Before-and-after change records:
-- Opening Marker --

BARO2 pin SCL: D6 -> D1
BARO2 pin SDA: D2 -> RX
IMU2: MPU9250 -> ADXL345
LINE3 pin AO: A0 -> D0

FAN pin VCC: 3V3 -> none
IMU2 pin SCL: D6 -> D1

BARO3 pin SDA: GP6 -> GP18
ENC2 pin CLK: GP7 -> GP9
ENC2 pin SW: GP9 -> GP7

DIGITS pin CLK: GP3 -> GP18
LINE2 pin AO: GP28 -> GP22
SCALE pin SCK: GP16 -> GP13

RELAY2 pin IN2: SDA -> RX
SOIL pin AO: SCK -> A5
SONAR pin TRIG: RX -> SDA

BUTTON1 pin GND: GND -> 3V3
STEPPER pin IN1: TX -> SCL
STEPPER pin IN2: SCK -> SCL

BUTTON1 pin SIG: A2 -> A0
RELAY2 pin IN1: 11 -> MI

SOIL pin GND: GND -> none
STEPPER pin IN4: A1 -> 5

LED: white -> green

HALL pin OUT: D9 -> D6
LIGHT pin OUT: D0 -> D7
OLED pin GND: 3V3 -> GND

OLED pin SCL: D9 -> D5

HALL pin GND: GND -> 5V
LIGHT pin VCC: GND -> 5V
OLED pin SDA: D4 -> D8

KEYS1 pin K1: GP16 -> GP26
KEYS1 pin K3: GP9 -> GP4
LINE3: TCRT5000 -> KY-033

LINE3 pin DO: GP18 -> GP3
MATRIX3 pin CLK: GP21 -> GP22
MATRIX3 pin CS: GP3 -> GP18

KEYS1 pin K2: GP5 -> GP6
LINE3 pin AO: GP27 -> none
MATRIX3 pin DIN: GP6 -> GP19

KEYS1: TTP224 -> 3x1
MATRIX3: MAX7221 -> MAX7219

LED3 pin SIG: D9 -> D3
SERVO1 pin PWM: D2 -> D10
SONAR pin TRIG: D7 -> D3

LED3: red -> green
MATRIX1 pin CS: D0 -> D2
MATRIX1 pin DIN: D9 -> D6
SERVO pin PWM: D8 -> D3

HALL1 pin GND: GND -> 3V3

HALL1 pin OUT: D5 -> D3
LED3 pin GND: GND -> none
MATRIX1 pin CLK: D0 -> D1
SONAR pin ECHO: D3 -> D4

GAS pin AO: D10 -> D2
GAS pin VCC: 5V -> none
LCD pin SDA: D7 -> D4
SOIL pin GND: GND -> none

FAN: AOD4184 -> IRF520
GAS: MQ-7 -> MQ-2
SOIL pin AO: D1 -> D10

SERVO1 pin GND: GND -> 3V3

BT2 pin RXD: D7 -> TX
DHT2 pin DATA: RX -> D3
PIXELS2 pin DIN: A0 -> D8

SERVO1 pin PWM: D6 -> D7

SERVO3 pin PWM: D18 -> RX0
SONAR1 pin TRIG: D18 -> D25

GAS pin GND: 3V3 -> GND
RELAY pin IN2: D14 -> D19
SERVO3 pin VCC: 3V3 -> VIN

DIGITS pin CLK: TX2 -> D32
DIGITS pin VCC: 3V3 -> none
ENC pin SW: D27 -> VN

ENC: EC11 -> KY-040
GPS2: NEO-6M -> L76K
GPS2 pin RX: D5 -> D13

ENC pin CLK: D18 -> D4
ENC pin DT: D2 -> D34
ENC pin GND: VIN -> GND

-- Closing Marker --

A verbatim copy of every entry is needed.

Finished task:
BARO2 pin SCL: D6 -> D1
BARO2 pin SDA: D2 -> RX
IMU2: MPU9250 -> ADXL345
LINE3 pin AO: A0 -> D0

FAN pin VCC: 3V3 -> none
IMU2 pin SCL: D6 -> D1

BARO3 pin SDA: GP6 -> GP18
ENC2 pin CLK: GP7 -> GP9
ENC2 pin SW: GP9 -> GP7

DIGITS pin CLK: GP3 -> GP18
LINE2 pin AO: GP28 -> GP22
SCALE pin SCK: GP16 -> GP13

RELAY2 pin IN2: SDA -> RX
SOIL pin AO: SCK -> A5
SONAR pin TRIG: RX -> SDA

BUTTON1 pin GND: GND -> 3V3
STEPPER pin IN1: TX -> SCL
STEPPER pin IN2: SCK -> SCL

BUTTON1 pin SIG: A2 -> A0
RELAY2 pin IN1: 11 -> MI

SOIL pin GND: GND -> none
STEPPER pin IN4: A1 -> 5

LED: white -> green

HALL pin OUT: D9 -> D6
LIGHT pin OUT: D0 -> D7
OLED pin GND: 3V3 -> GND

OLED pin SCL: D9 -> D5

HALL pin GND: GND -> 5V
LIGHT pin VCC: GND -> 5V
OLED pin SDA: D4 -> D8

KEYS1 pin K1: GP16 -> GP26
KEYS1 pin K3: GP9 -> GP4
LINE3: TCRT5000 -> KY-033

LINE3 pin DO: GP18 -> GP3
MATRIX3 pin CLK: GP21 -> GP22
MATRIX3 pin CS: GP3 -> GP18

KEYS1 pin K2: GP5 -> GP6
LINE3 pin AO: GP27 -> none
MATRIX3 pin DIN: GP6 -> GP19

KEYS1: TTP224 -> 3x1
MATRIX3: MAX7221 -> MAX7219

LED3 pin SIG: D9 -> D3
SERVO1 pin PWM: D2 -> D10
SONAR pin TRIG: D7 -> D3

LED3: red -> green
MATRIX1 pin CS: D0 -> D2
MATRIX1 pin DIN: D9 -> D6
SERVO pin PWM: D8 -> D3

HALL1 pin GND: GND -> 3V3

HALL1 pin OUT: D5 -> D3
LED3 pin GND: GND -> none
MATRIX1 pin CLK: D0 -> D1
SONAR pin ECHO: D3 -> D4

GAS pin AO: D10 -> D2
GAS pin VCC: 5V -> none
LCD pin SDA: D7 -> D4
SOIL pin GND: GND -> none

FAN: AOD4184 -> IRF520
GAS: MQ-7 -> MQ-2
SOIL pin AO: D1 -> D10

SERVO1 pin GND: GND -> 3V3

BT2 pin RXD: D7 -> TX
DHT2 pin DATA: RX -> D3
PIXELS2 pin DIN: A0 -> D8

SERVO1 pin PWM: D6 -> D7

SERVO3 pin PWM: D18 -> RX0
SONAR1 pin TRIG: D18 -> D25

GAS pin GND: 3V3 -> GND
RELAY pin IN2: D14 -> D19
SERVO3 pin VCC: 3V3 -> VIN

DIGITS pin CLK: TX2 -> D32
DIGITS pin VCC: 3V3 -> none
ENC pin SW: D27 -> VN

ENC: EC11 -> KY-040
GPS2: NEO-6M -> L76K
GPS2 pin RX: D5 -> D13

ENC pin CLK: D18 -> D4
ENC pin DT: D2 -> D34
ENC pin GND: VIN -> GND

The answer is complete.